■ **Goal of the exercise**
Check every line of the data below for the word "after", then give only the number of lines that have it.

■ **Data for review**
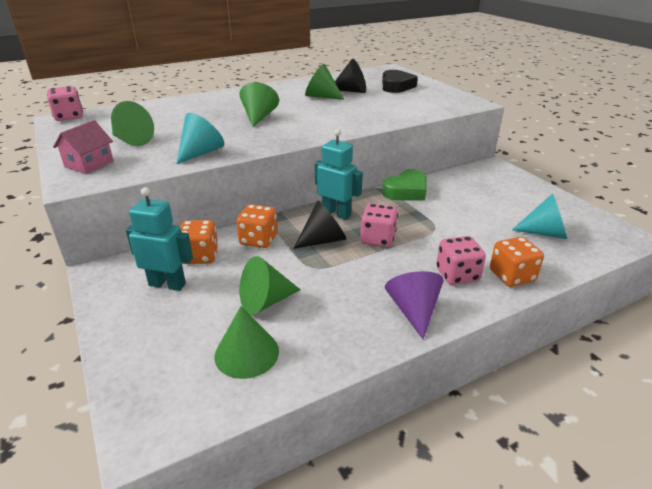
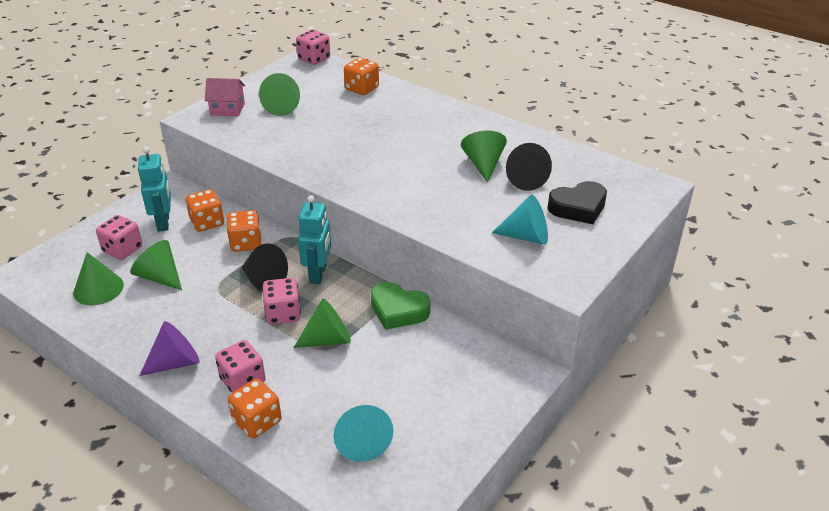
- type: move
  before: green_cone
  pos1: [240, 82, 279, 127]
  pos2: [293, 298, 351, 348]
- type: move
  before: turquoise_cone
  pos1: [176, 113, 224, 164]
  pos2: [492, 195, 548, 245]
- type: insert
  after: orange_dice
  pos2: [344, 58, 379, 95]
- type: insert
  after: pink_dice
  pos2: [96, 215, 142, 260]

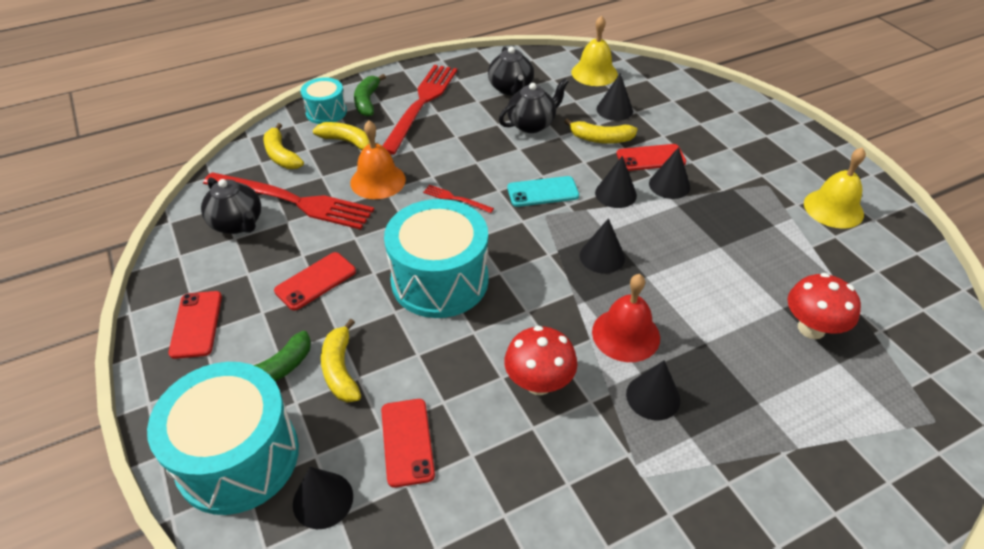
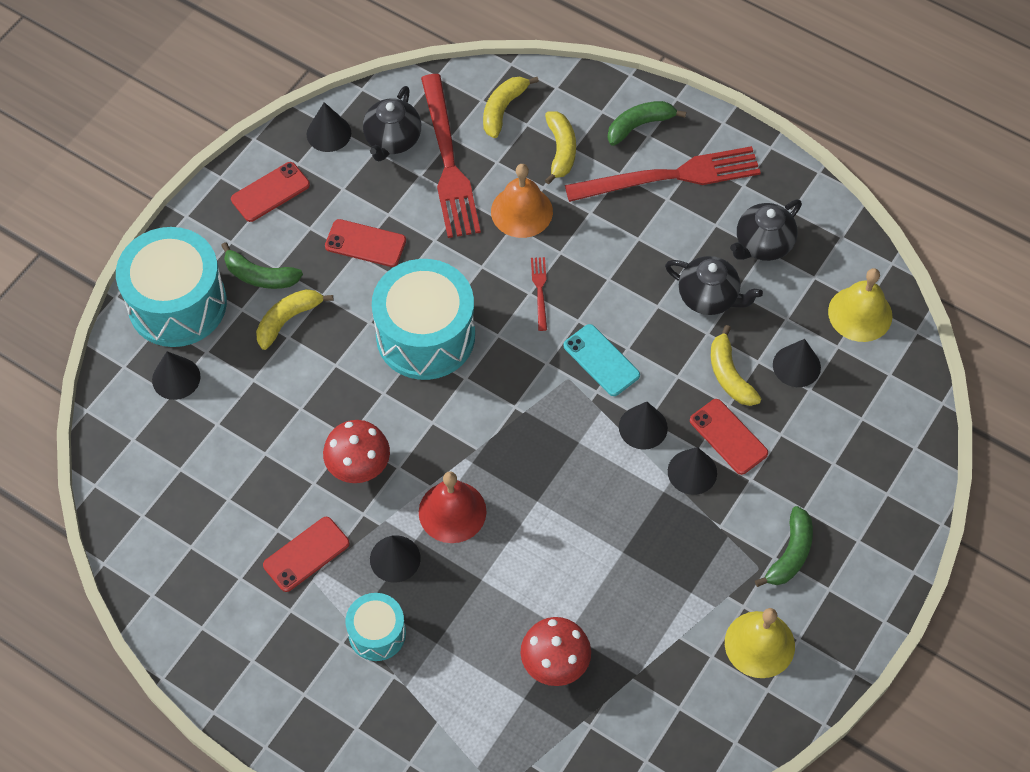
- type: move
  before: turquoise_drum
  pos1: [301, 77, 347, 124]
  pos2: [345, 593, 406, 661]
- type: move
  before: black_cone
  pos1: [580, 218, 625, 274]
  pos2: [307, 102, 351, 152]
- type: move
  before: red_phone
  pos1: [381, 399, 435, 488]
  pos2: [263, 517, 350, 592]
- type: insert
  after: green_banana
  pos2: [755, 506, 813, 587]

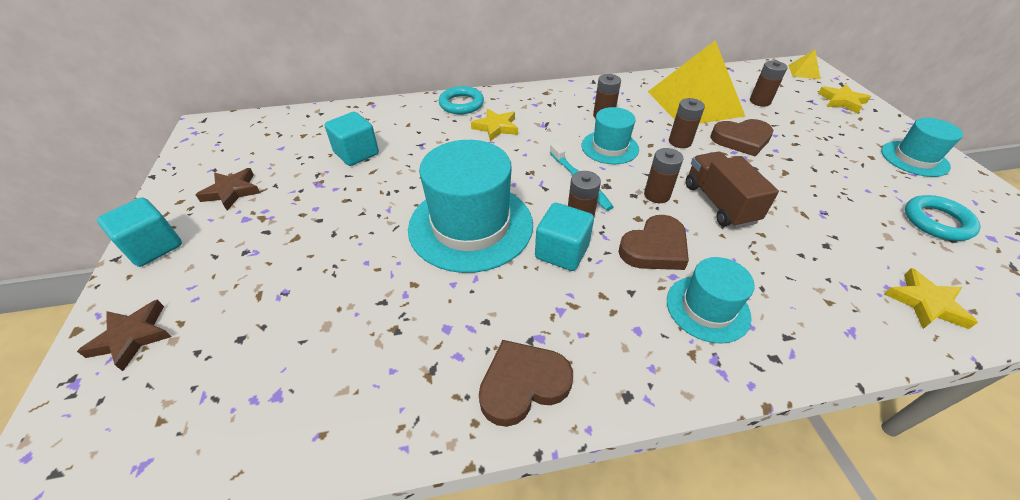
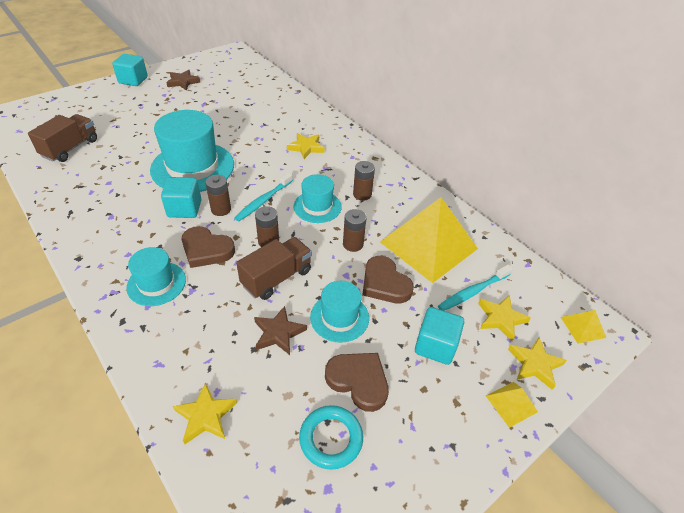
- type: replace
  before: brown_battery
  after: turquoise_toothbrush
  pos1: [750, 61, 788, 107]
  pos2: [438, 264, 513, 311]
- type: delete
  before: turquoise_ring
  pos1: [439, 86, 484, 114]
- type: move
  before: turquoise_cube
  pos1: [324, 112, 379, 166]
  pos2: [415, 307, 464, 365]
- type: move
  before: turquoise_hat
  pos1: [881, 118, 963, 177]
  pos2: [310, 281, 369, 343]
- type: move
  before: brown_star
  pos1: [77, 300, 172, 371]
  pos2: [254, 306, 307, 355]
- type: move
  before: brown_heart
  pos1: [479, 340, 573, 427]
  pos2: [325, 353, 389, 412]
- type: insert
  after: brown_truck
  pos2: [28, 114, 97, 162]
- type: insert
  after: yellow_star
  pos2: [478, 296, 531, 341]
- type: insert
  after: yellow_pyramid
  pos2: [486, 382, 538, 428]

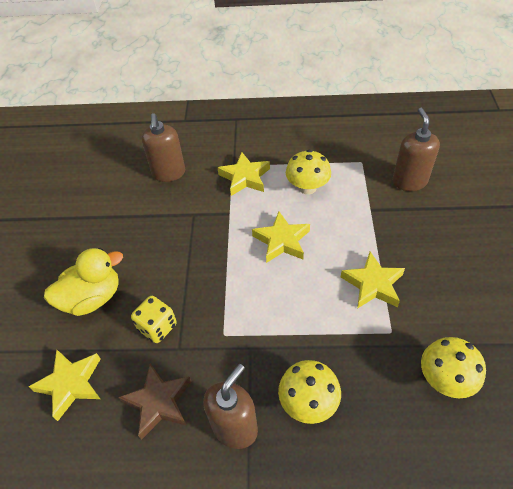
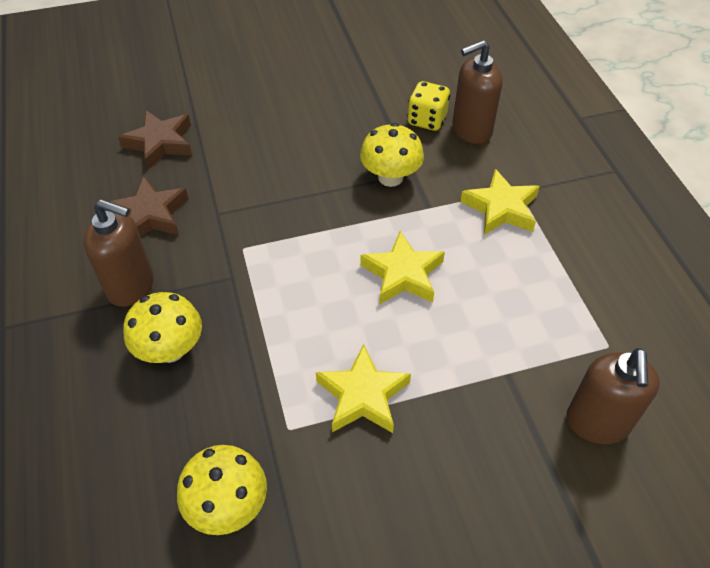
- type: rotate
  before: brown_soap_dispenser
  pos1: [392, 108, 440, 191]
  pos2: [566, 348, 660, 444]
  turn: 120
- type: move
  before: yellow_mushroom
  pos1: [286, 150, 331, 195]
  pos2: [360, 123, 424, 187]
- type: delete
  before: yellow_duck
  pos1: [44, 248, 123, 316]
- type: move
  before: yellow_dice
  pos1: [131, 296, 177, 343]
  pos2: [408, 81, 450, 131]
- type: recolor
  before: yellow_star
  after: brown_star
  pos1: [29, 350, 101, 421]
  pos2: [118, 110, 192, 170]

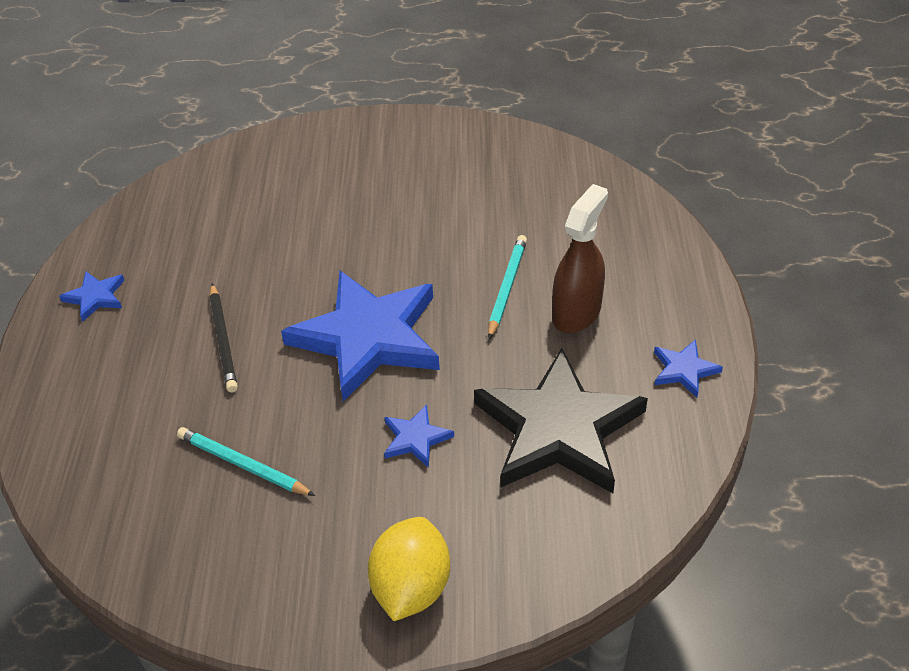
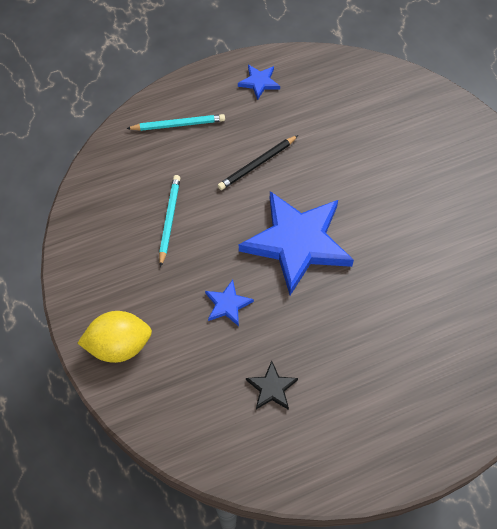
- type: delete
  before: brown_spray_bottle
  pos1: [552, 184, 608, 333]
- type: move
  before: turquoise_pencil
  pos1: [488, 235, 527, 339]
  pos2: [126, 114, 225, 131]
- type: delete
  before: blue_star
  pos1: [654, 339, 723, 397]
- type: resize
  before: black_star
  pos1: [474, 348, 648, 493]
  pos2: [246, 361, 298, 410]
  scale: 0.42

■ **Task response**
8